Information section start

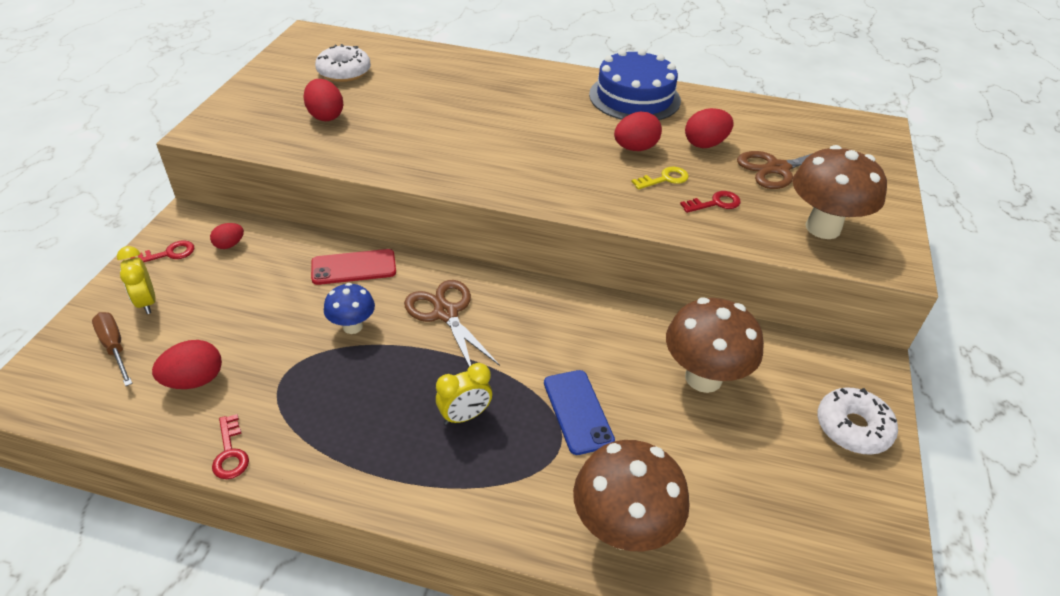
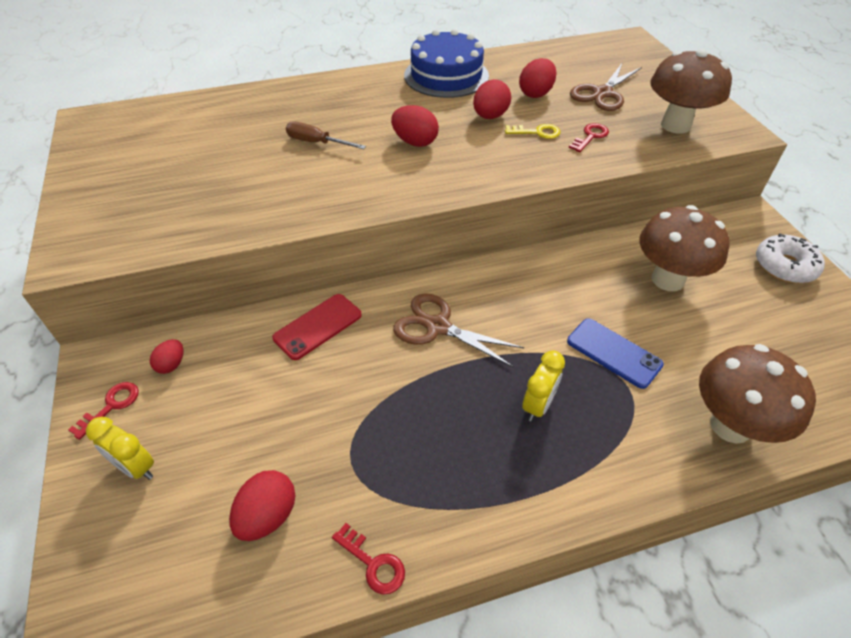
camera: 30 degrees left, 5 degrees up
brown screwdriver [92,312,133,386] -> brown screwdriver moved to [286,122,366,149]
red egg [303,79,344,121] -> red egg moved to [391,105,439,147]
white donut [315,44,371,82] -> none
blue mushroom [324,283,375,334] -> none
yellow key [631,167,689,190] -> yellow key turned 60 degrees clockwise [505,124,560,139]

Information section end
Information section start

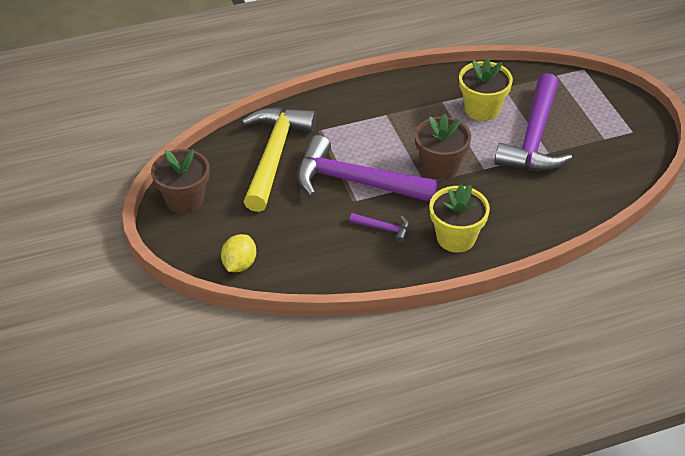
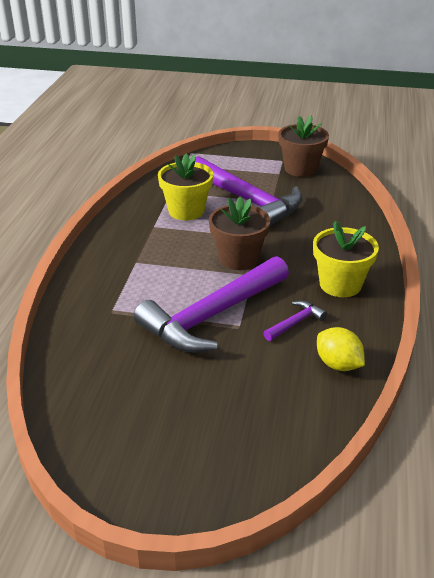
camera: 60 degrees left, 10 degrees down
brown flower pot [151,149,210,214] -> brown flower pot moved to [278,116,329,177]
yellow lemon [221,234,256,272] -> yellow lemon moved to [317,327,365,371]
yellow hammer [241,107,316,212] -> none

Information section end

Prompt :: Send back an exact copy of only the lines from the line with "camera: 30 degrees left, 5 degrees up" up to and including the line with "white donut [315,44,371,82] -> none" in the data above.

Exercise answer ::
camera: 30 degrees left, 5 degrees up
brown screwdriver [92,312,133,386] -> brown screwdriver moved to [286,122,366,149]
red egg [303,79,344,121] -> red egg moved to [391,105,439,147]
white donut [315,44,371,82] -> none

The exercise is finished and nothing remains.